Could you repeat every record below exactly, leaving out the pictures?

Exercise data -
###
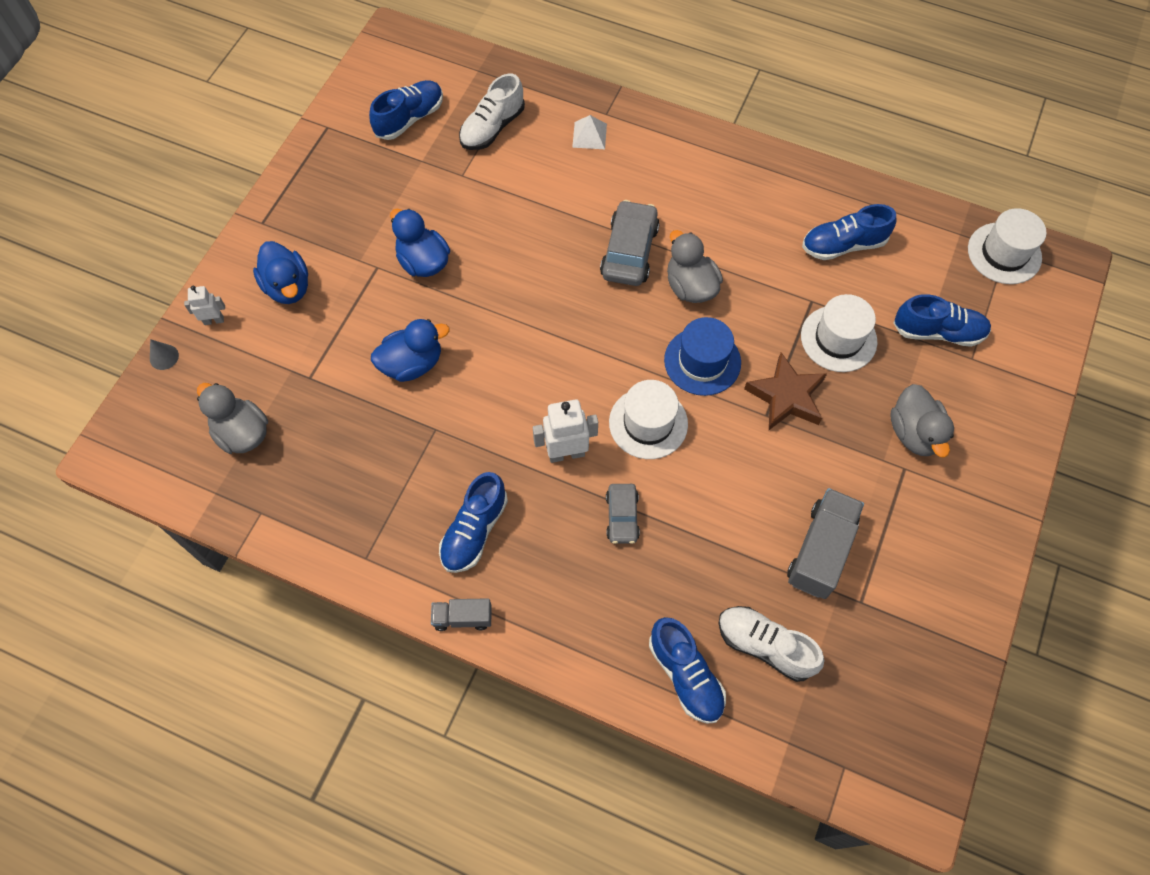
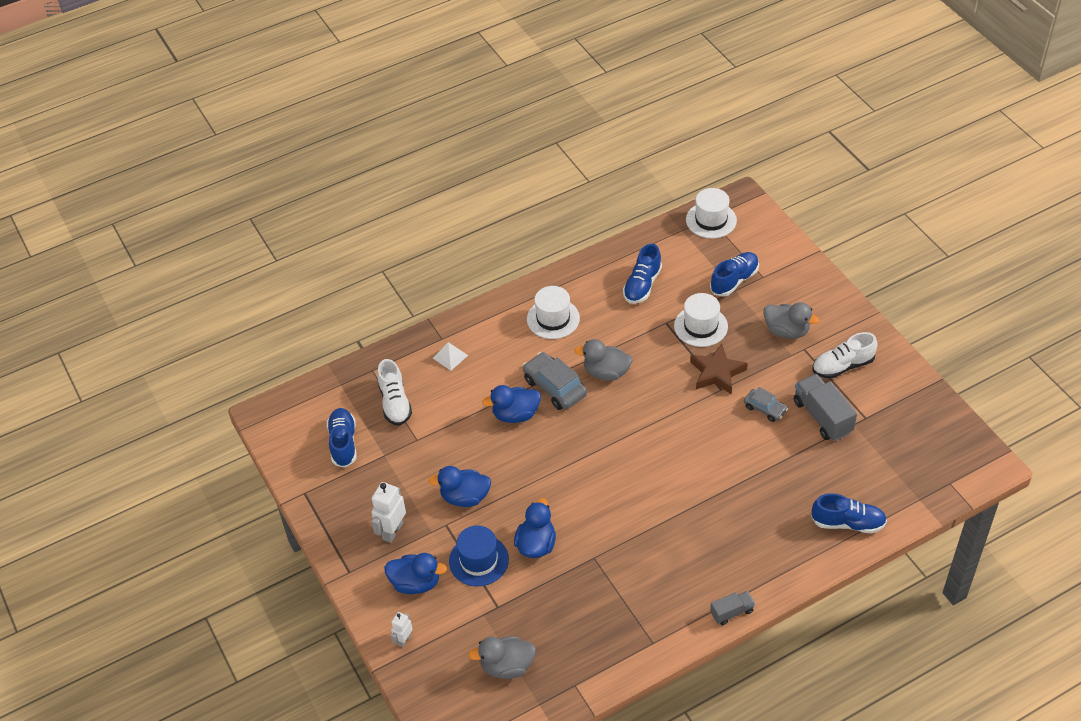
camera: 50 degrees left, 15 degrees down
(164, 357) = (407, 684): grey cone -> none
(463, 618) = (731, 612): grey truck -> grey truck turned 150 degrees counterclockwise
(474, 531) = (679, 575): blue shoe -> none
(563, 239) = (515, 414): none -> blue duck
(566, 453) = (666, 499): white robot -> white robot (392, 531)
(622, 517) = (729, 496): grey car -> grey car (765, 409)
(648, 423) = (679, 448): white hat -> white hat (553, 318)
(702, 361) = (661, 397): blue hat -> blue hat (478, 560)
(765, 646) = (858, 476): white shoe -> white shoe (842, 366)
###
Solution to this task -
camera: 50 degrees left, 15 degrees down
(164, 357) = (407, 684): grey cone -> none
(463, 618) = (731, 612): grey truck -> grey truck turned 150 degrees counterclockwise
(474, 531) = (679, 575): blue shoe -> none
(563, 239) = (515, 414): none -> blue duck
(566, 453) = (666, 499): white robot -> white robot (392, 531)
(622, 517) = (729, 496): grey car -> grey car (765, 409)
(648, 423) = (679, 448): white hat -> white hat (553, 318)
(702, 361) = (661, 397): blue hat -> blue hat (478, 560)
(765, 646) = (858, 476): white shoe -> white shoe (842, 366)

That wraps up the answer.